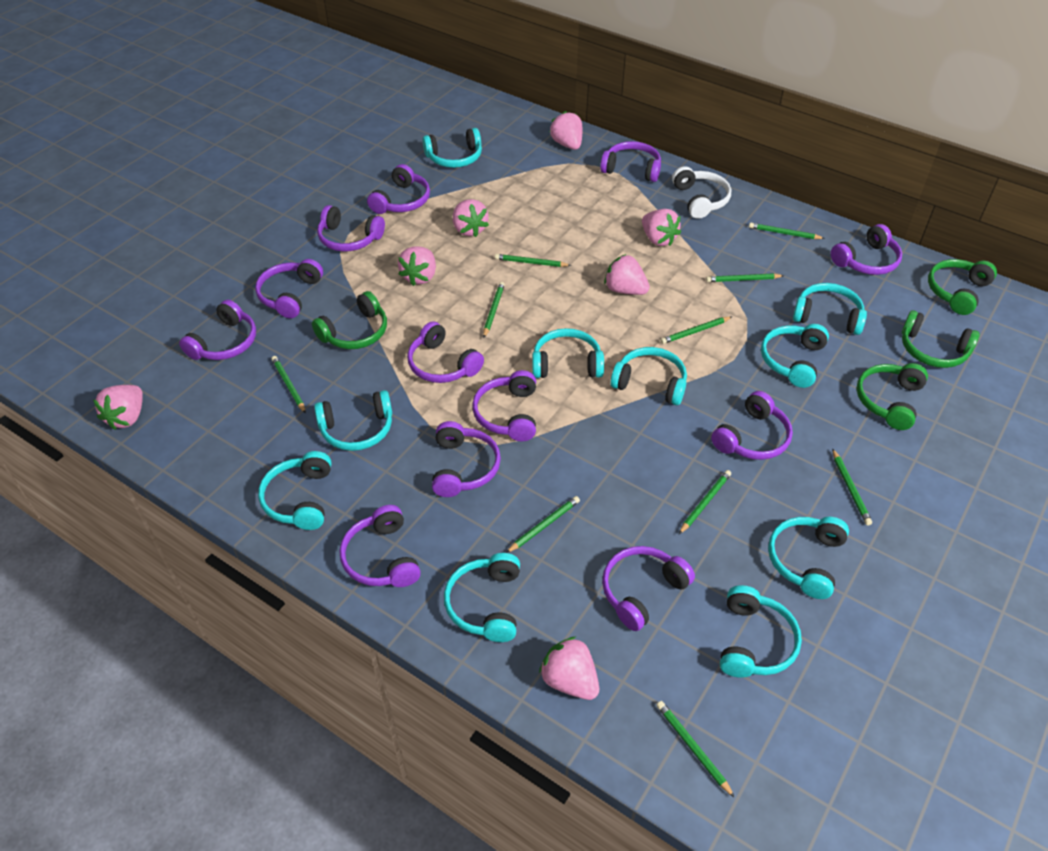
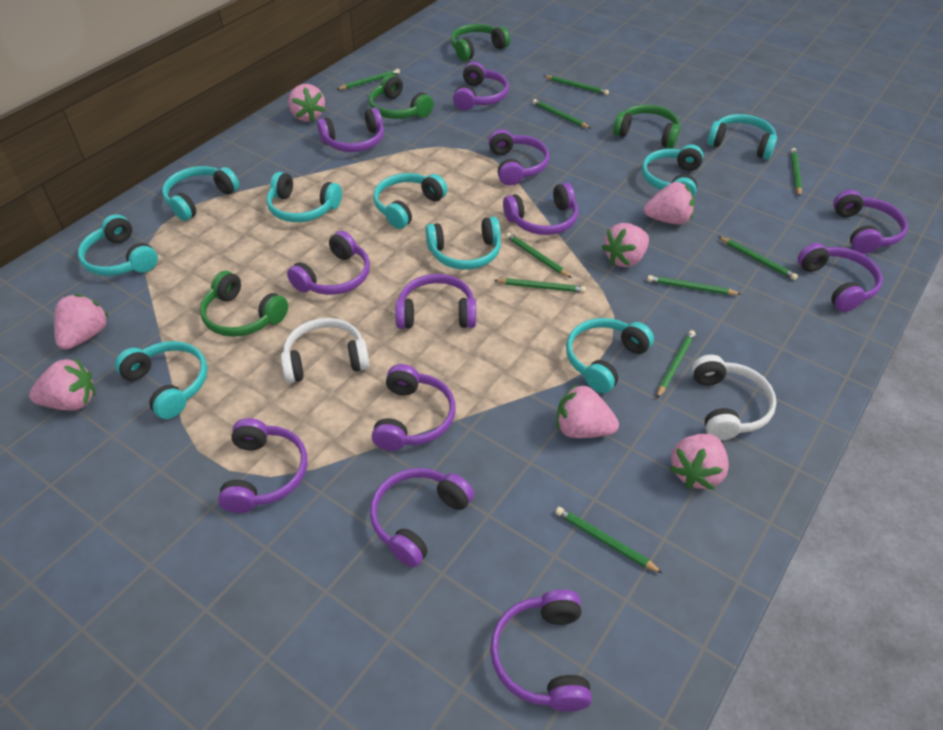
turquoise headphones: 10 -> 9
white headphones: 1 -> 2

* * *

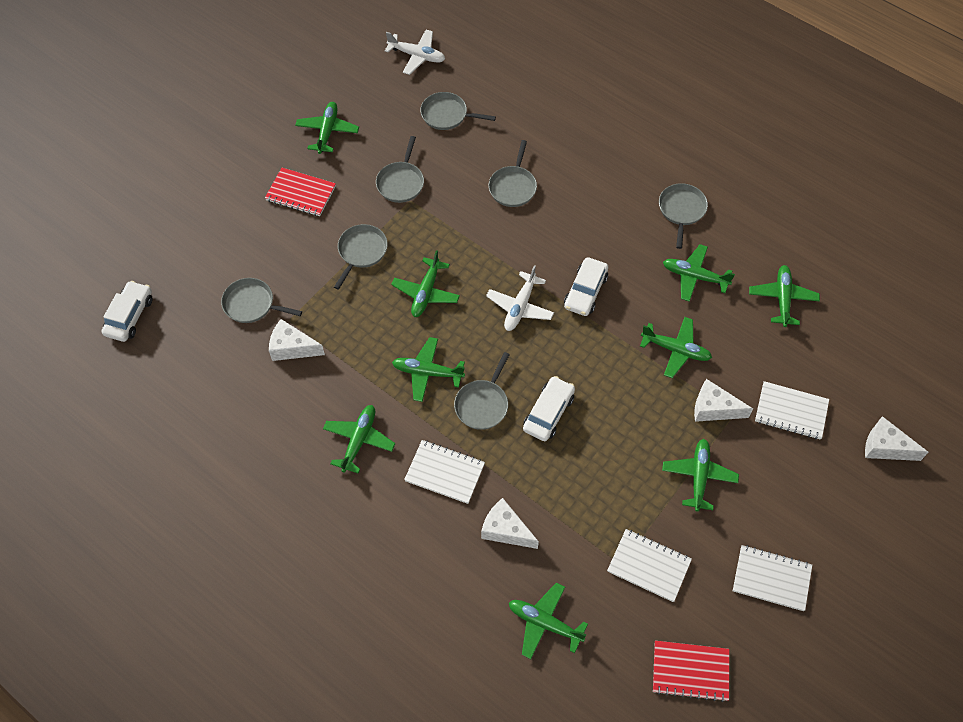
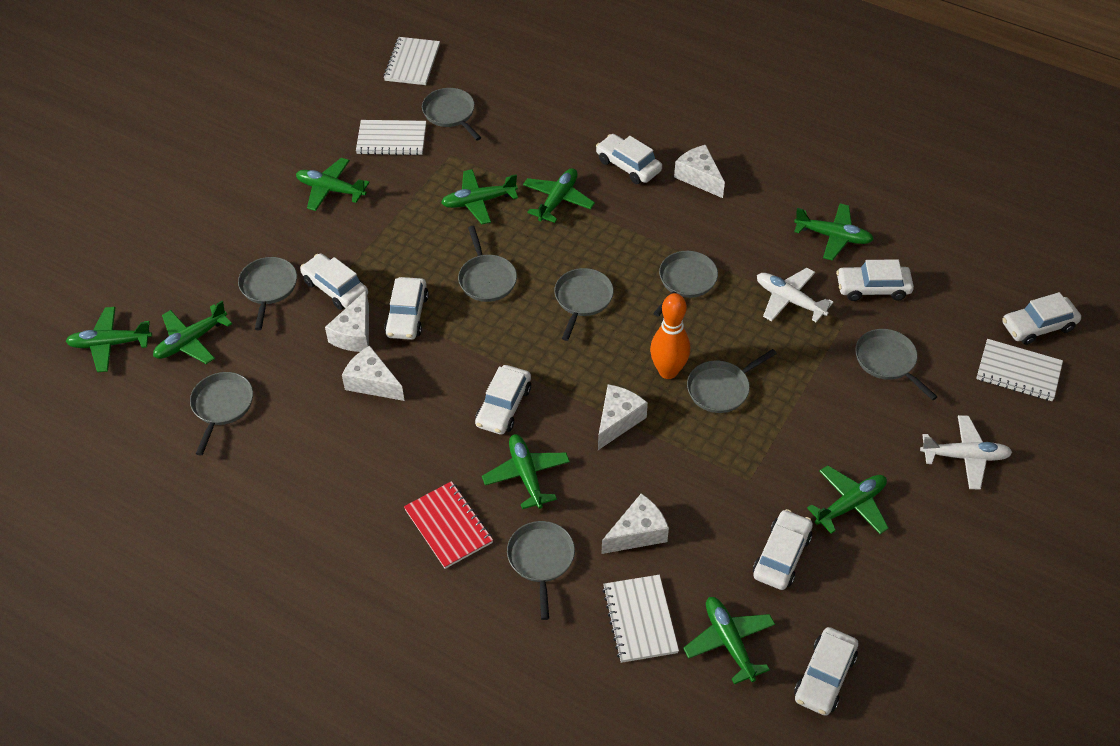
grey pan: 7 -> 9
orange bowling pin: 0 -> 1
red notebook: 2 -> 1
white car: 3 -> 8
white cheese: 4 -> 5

---

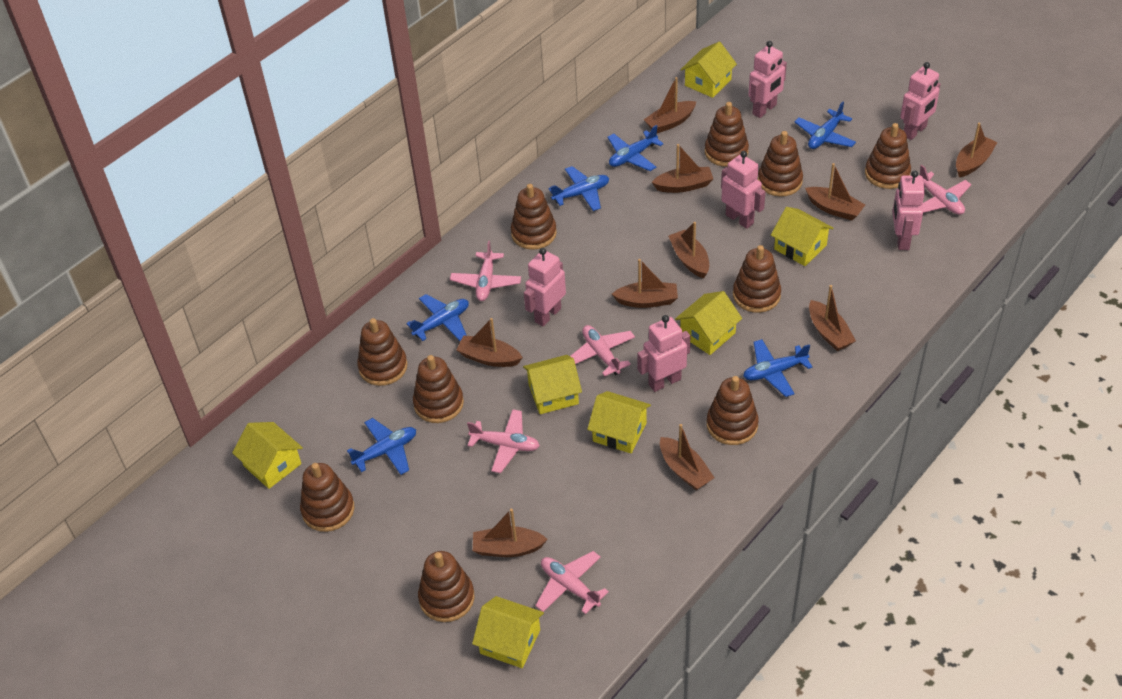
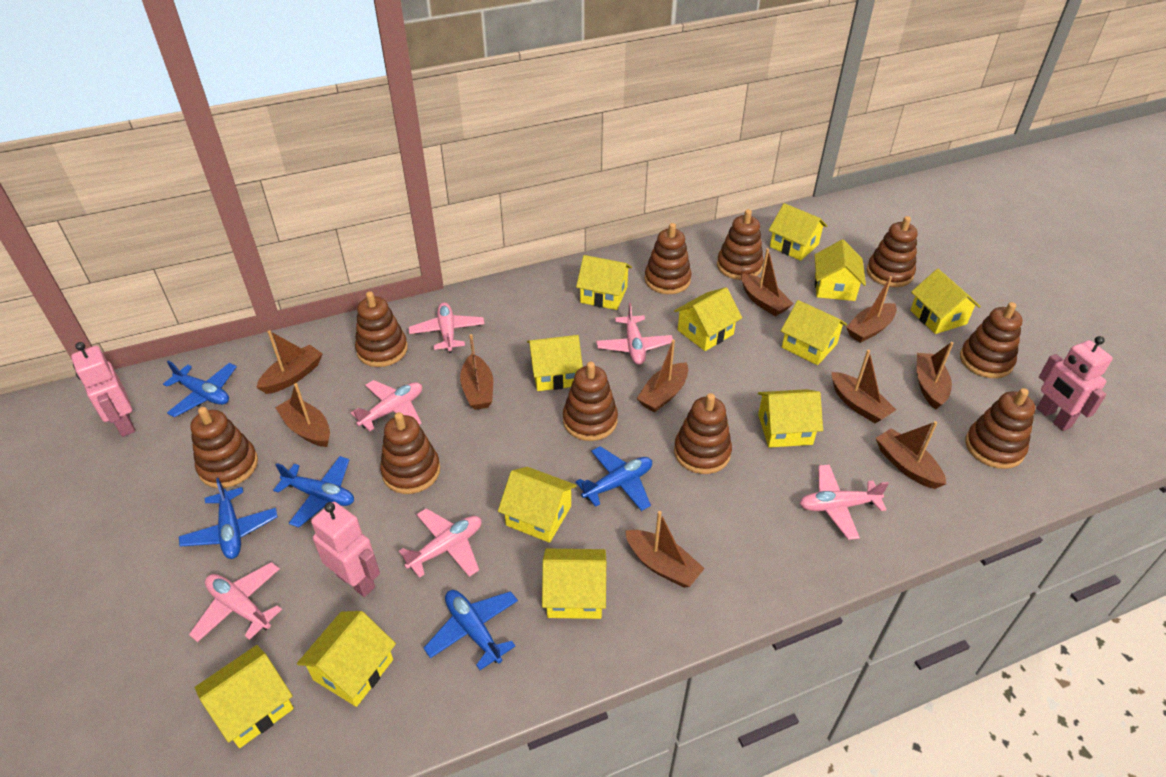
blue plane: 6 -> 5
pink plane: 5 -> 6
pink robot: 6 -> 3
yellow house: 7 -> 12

**EXERCISE DETAILS**. Take the records above and return, word for word, only the lines that fall from the line with "blue plane: 6 -> 5" to the line with "yellow house: 7 -> 12", both of them included.

**WRITTEN ANSWER**.
blue plane: 6 -> 5
pink plane: 5 -> 6
pink robot: 6 -> 3
yellow house: 7 -> 12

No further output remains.